GIVEN INFORMATION:
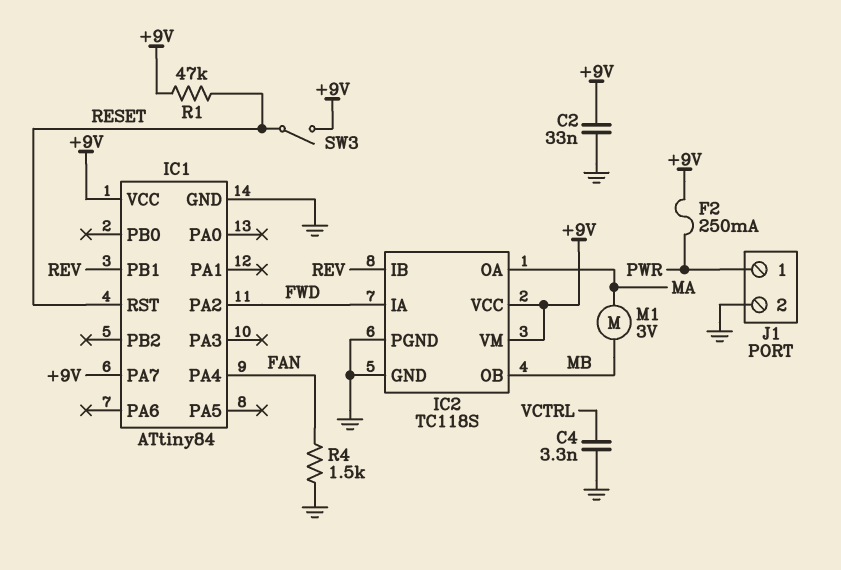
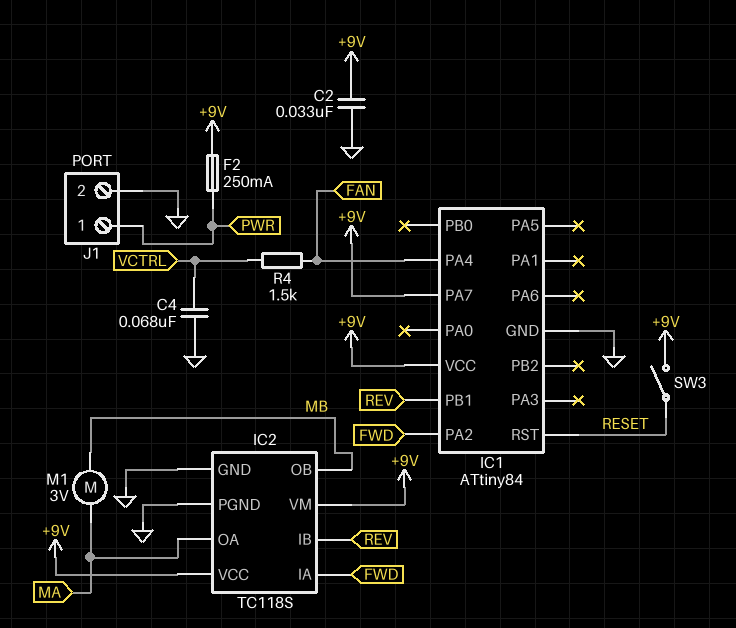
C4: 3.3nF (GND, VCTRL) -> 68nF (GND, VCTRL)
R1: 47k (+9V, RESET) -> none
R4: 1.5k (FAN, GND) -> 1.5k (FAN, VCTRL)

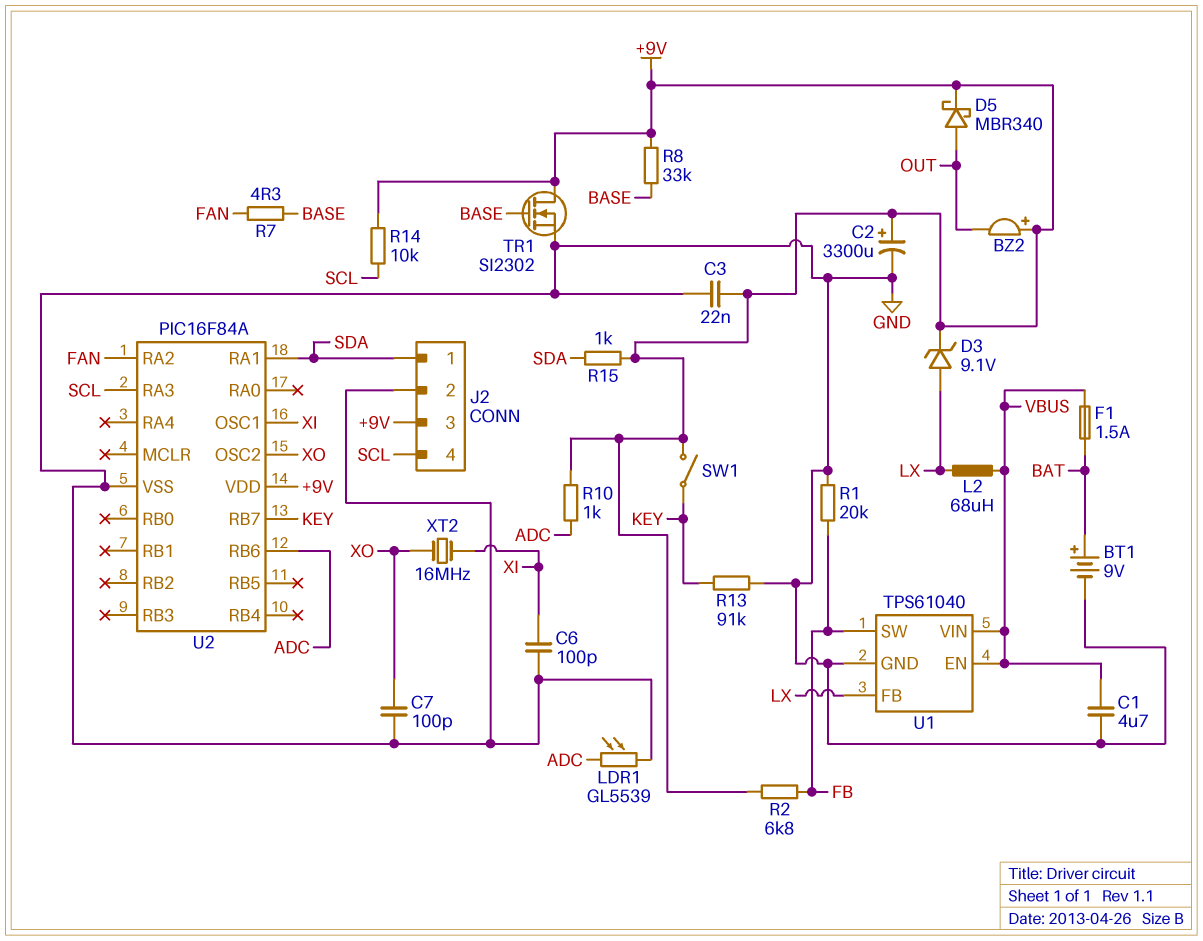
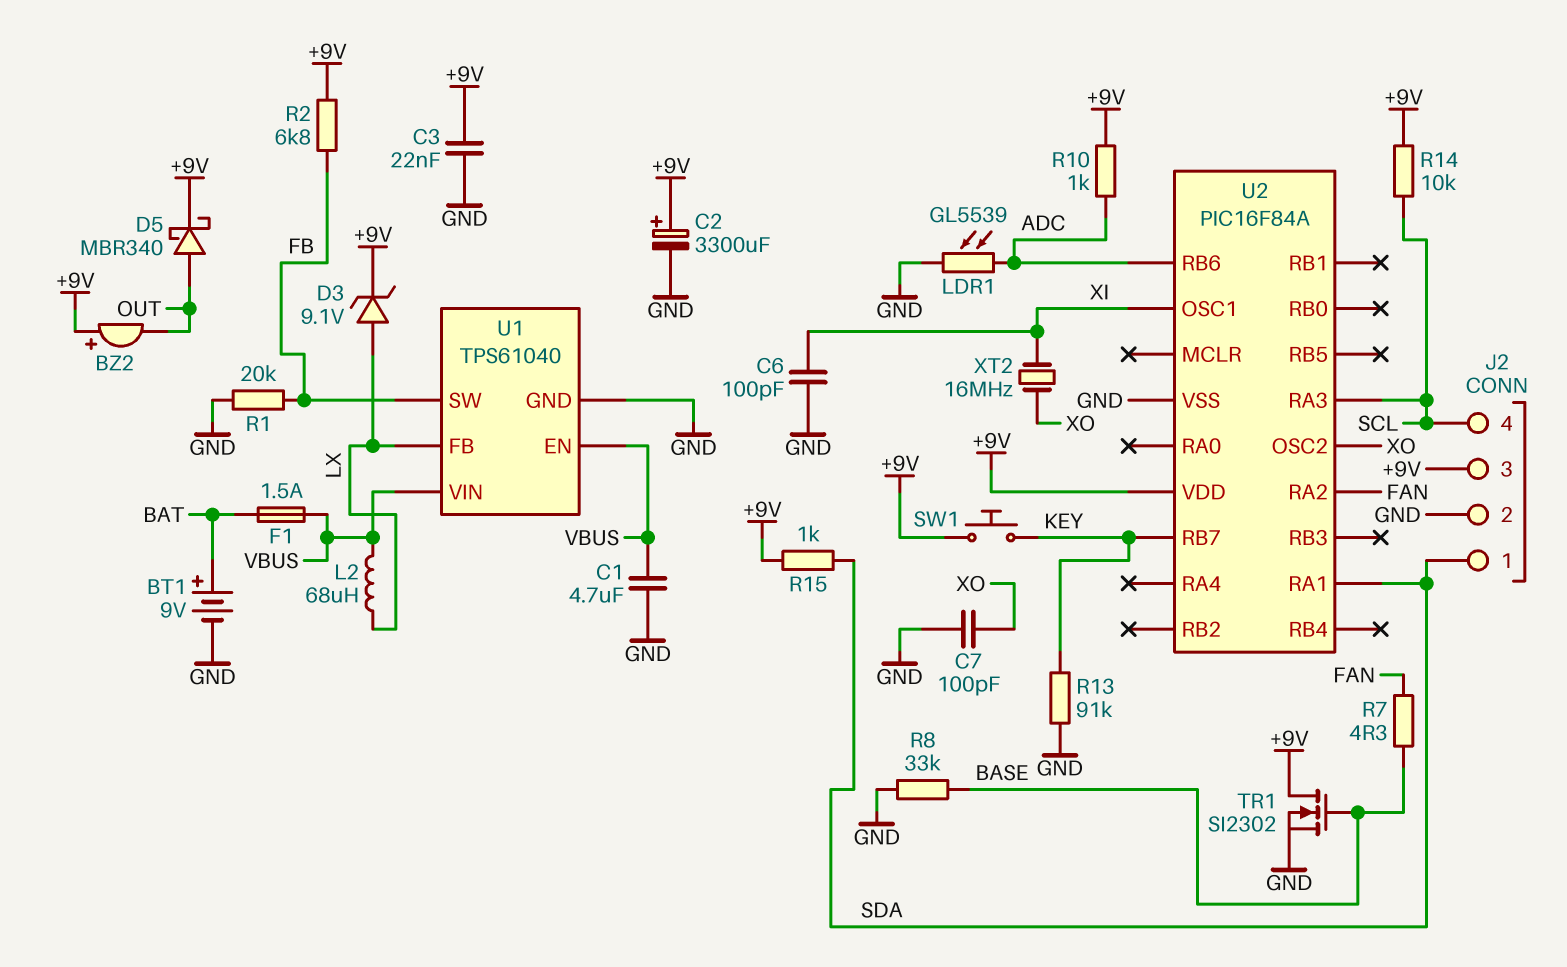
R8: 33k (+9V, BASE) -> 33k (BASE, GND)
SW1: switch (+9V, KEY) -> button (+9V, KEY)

...

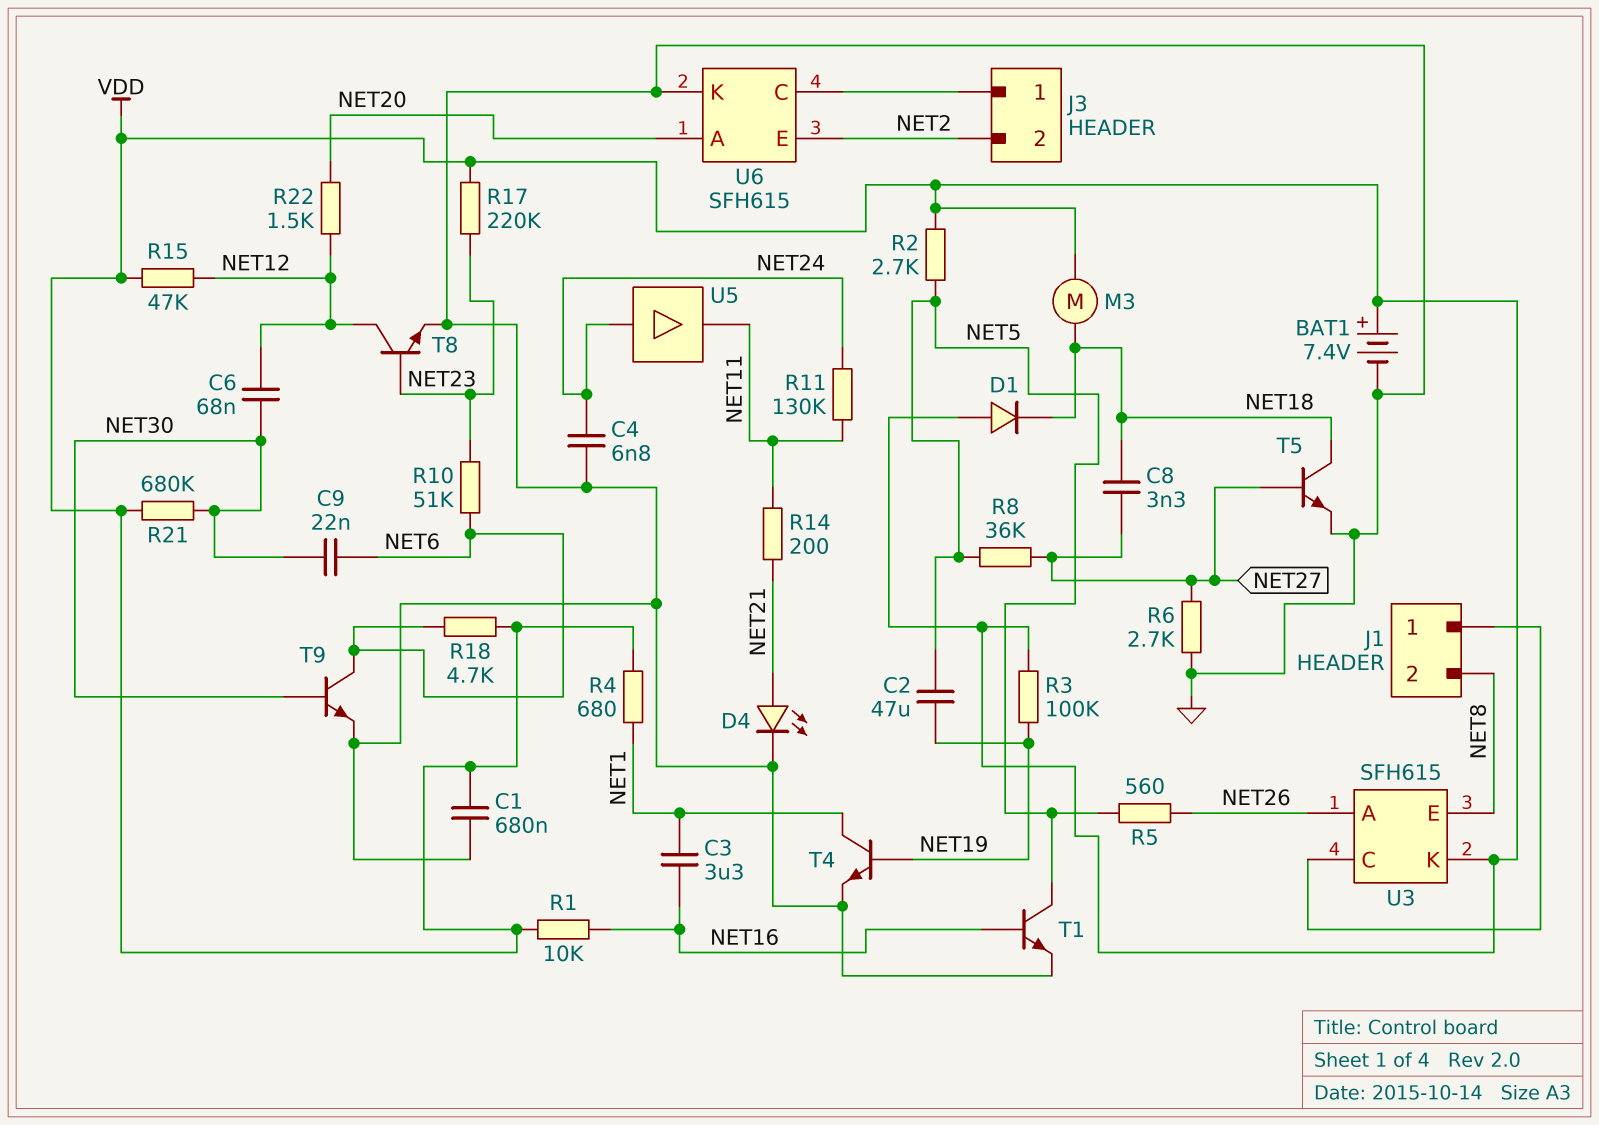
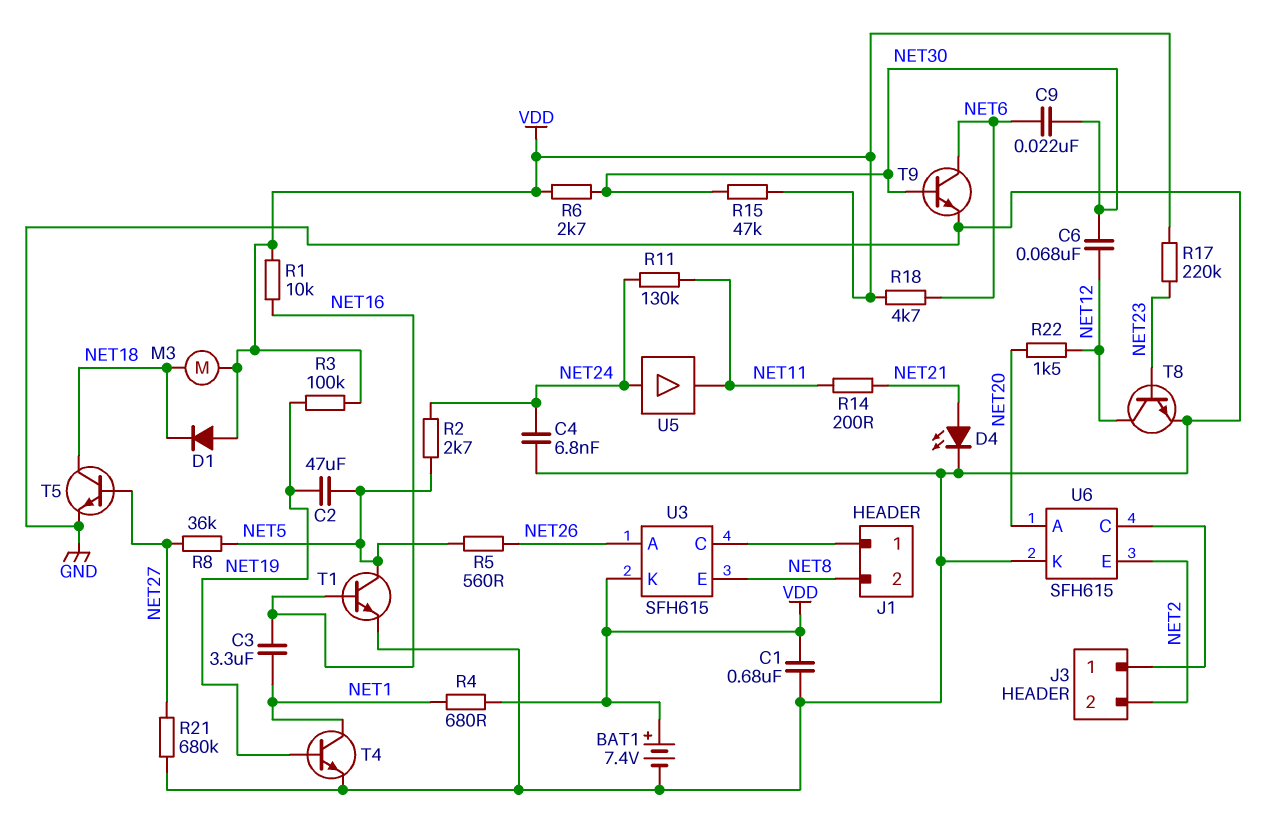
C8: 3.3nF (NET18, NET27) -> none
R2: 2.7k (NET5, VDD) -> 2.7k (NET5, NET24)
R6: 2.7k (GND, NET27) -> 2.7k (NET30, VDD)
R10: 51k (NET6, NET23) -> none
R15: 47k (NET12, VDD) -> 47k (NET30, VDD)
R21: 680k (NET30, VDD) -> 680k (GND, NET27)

--

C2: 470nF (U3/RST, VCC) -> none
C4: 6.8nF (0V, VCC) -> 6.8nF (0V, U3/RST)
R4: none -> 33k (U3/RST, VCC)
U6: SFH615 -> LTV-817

PROBLEM:
From the listing above, output exactly the run of lines that starts with the line containing "R8: 33k (+9V, BASE) -> 33k (BASE, GND)" and ends with the line containing "SW1: switch (+9V, KEY) -> button (+9V, KEY)".

ANSWER BELOW:
R8: 33k (+9V, BASE) -> 33k (BASE, GND)
SW1: switch (+9V, KEY) -> button (+9V, KEY)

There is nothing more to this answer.